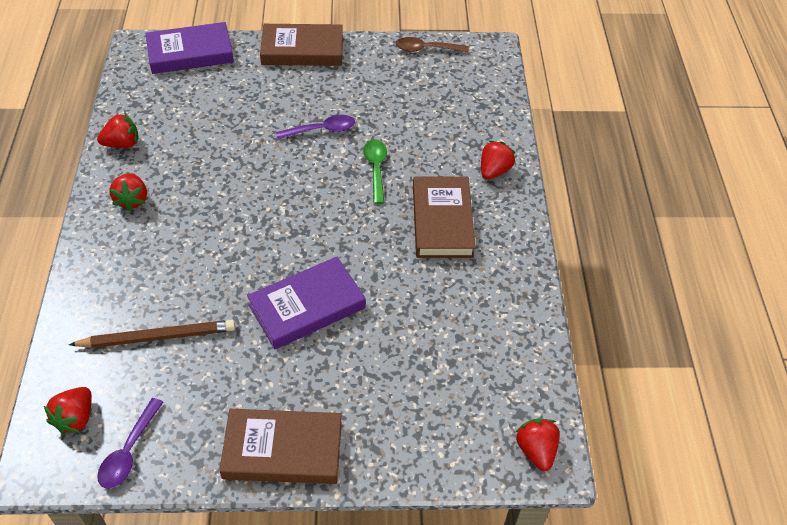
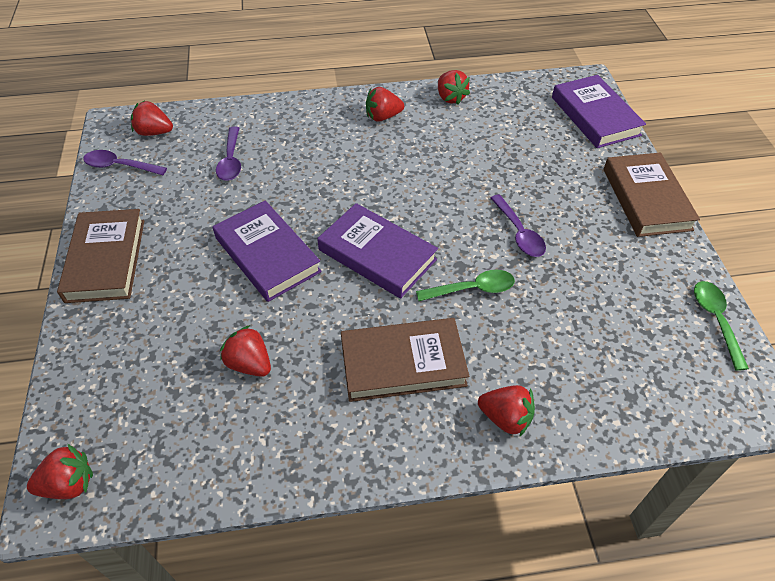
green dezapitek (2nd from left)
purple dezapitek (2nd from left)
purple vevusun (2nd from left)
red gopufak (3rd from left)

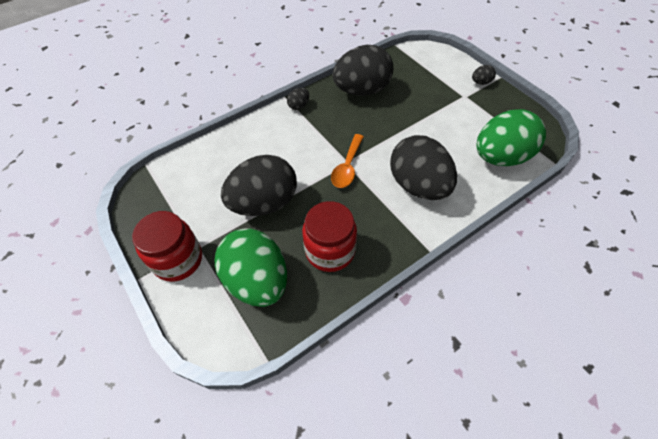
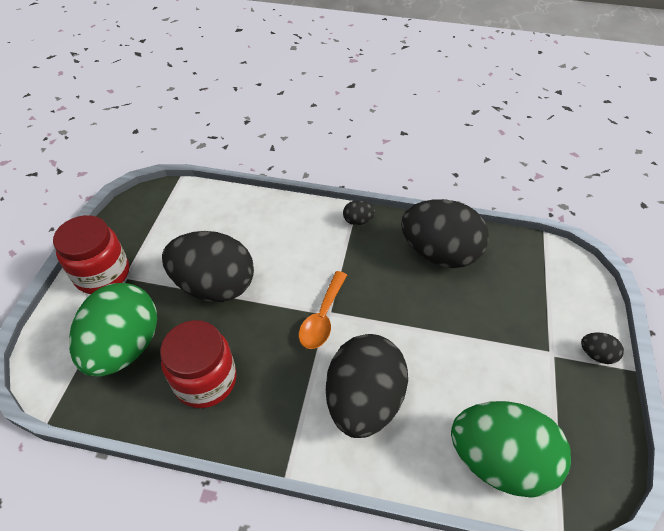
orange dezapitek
+ + +
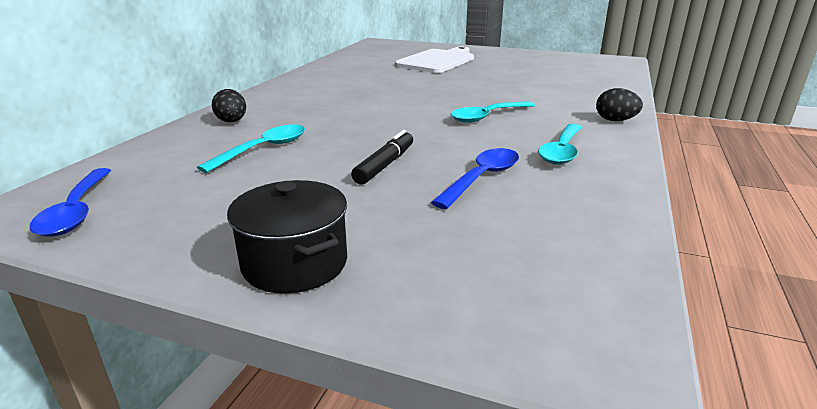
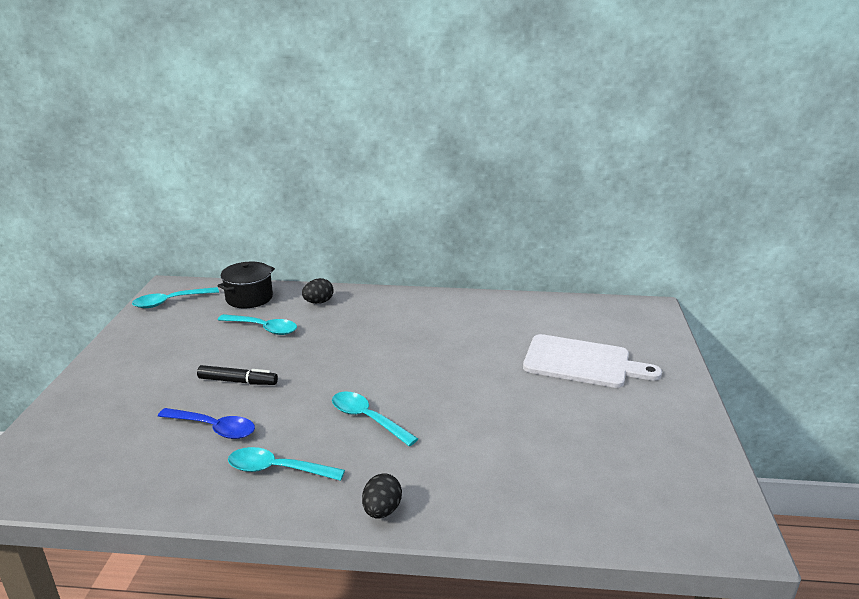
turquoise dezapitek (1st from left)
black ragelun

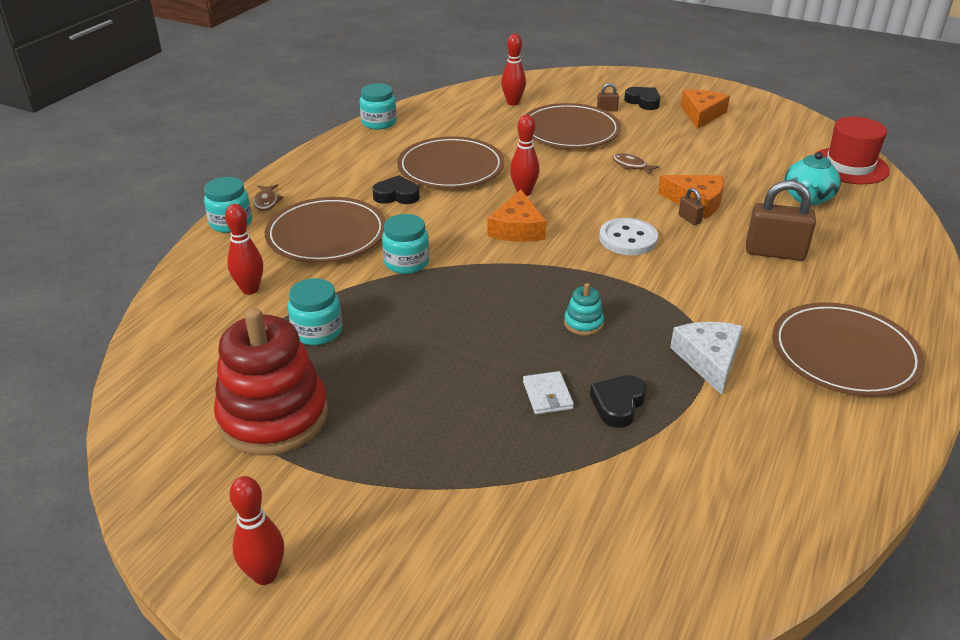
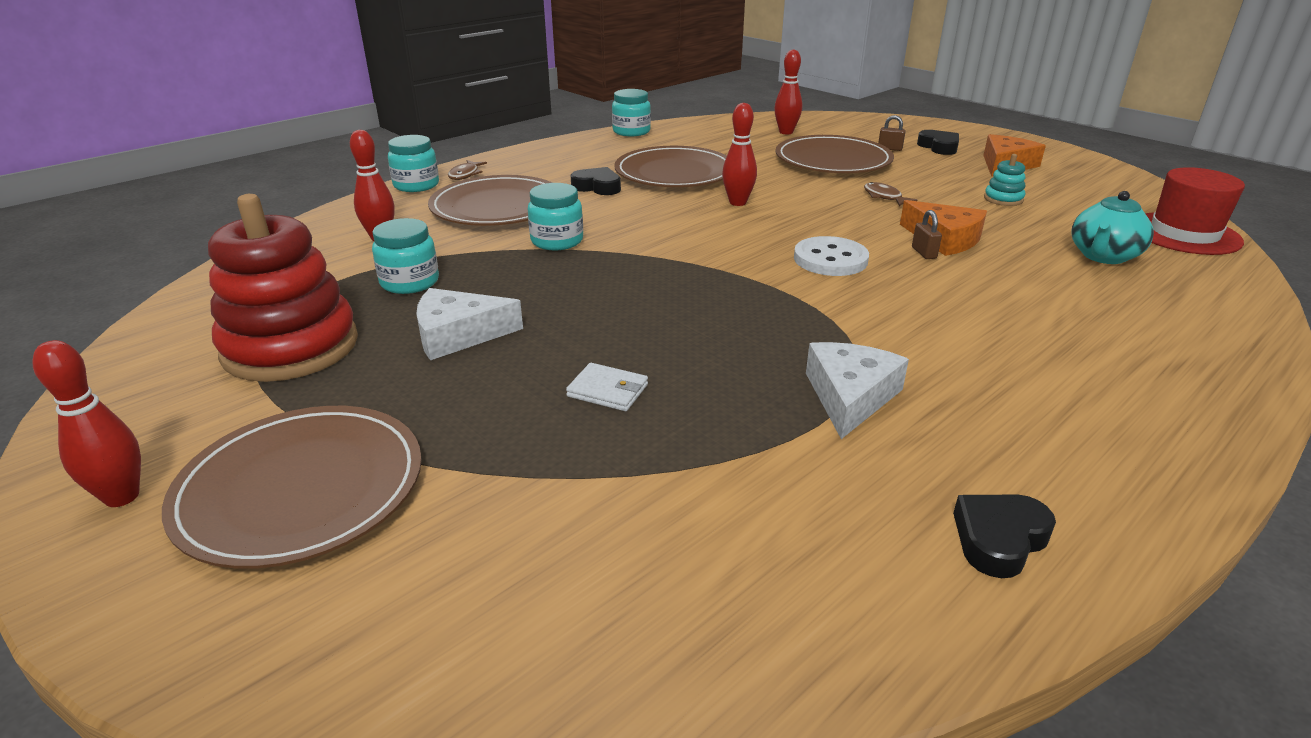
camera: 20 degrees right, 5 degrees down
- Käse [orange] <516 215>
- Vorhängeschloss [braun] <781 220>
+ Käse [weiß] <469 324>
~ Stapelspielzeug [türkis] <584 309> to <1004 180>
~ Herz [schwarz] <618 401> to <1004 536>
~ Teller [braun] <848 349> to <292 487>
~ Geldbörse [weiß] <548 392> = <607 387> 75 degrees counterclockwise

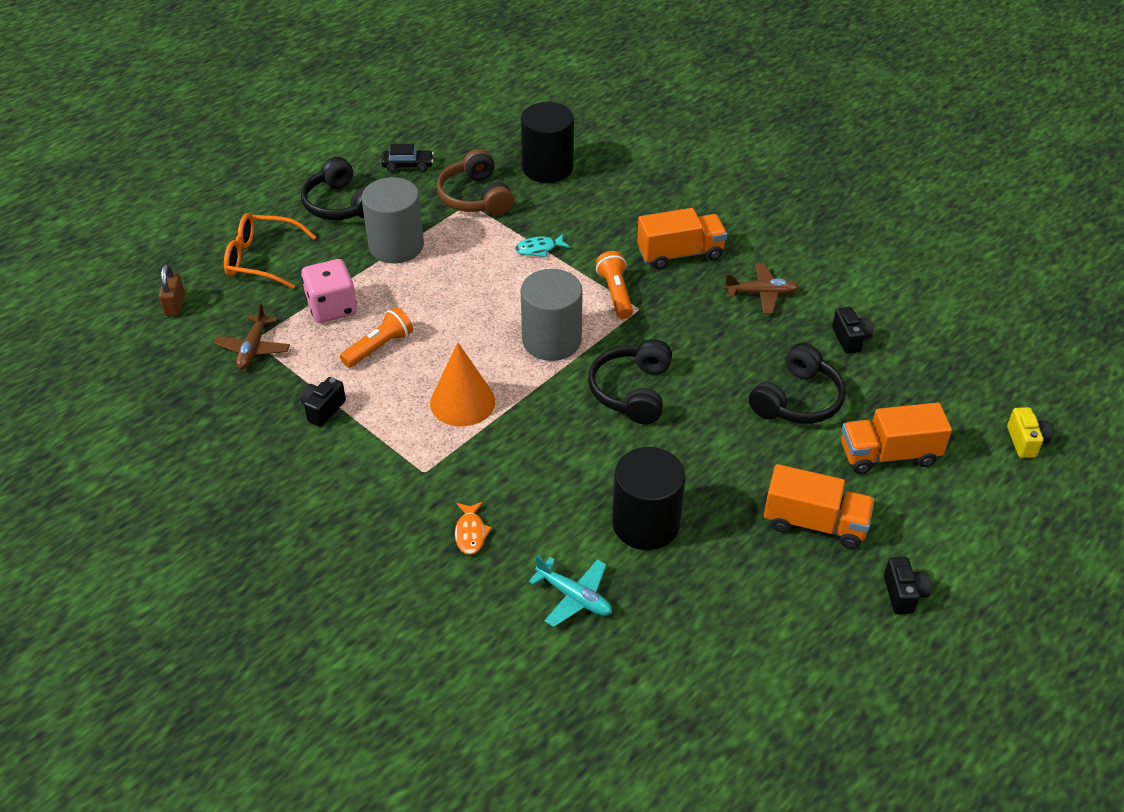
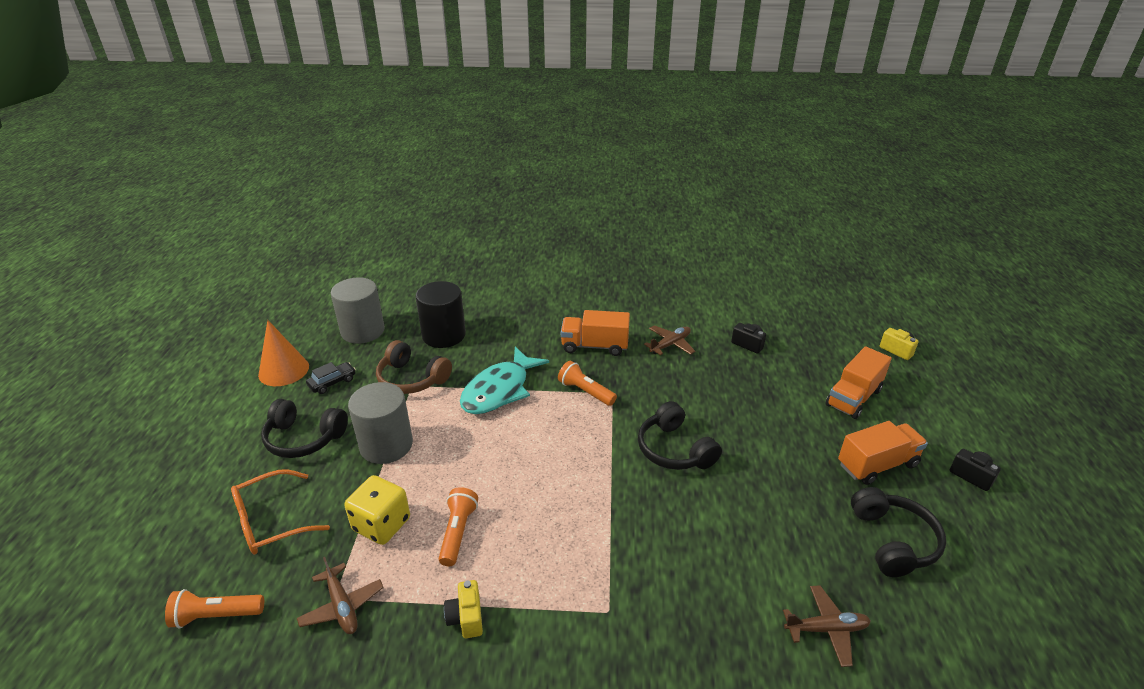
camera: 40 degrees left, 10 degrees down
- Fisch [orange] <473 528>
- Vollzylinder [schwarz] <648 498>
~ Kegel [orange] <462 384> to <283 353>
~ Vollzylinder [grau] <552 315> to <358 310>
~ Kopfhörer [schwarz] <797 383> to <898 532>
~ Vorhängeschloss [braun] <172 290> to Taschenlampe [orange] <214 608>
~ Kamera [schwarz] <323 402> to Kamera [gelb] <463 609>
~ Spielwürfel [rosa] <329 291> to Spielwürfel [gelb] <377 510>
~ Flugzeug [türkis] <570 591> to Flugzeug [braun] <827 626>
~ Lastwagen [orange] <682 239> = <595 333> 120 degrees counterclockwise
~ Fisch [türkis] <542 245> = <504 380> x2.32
+ + +
Look above for the line with "[weiß] <469 324>"; retype exactly that line, every line after it up to the line with "to <292 487>", and that line too, nothing else.

+ Käse [weiß] <469 324>
~ Stapelspielzeug [türkis] <584 309> to <1004 180>
~ Herz [schwarz] <618 401> to <1004 536>
~ Teller [braun] <848 349> to <292 487>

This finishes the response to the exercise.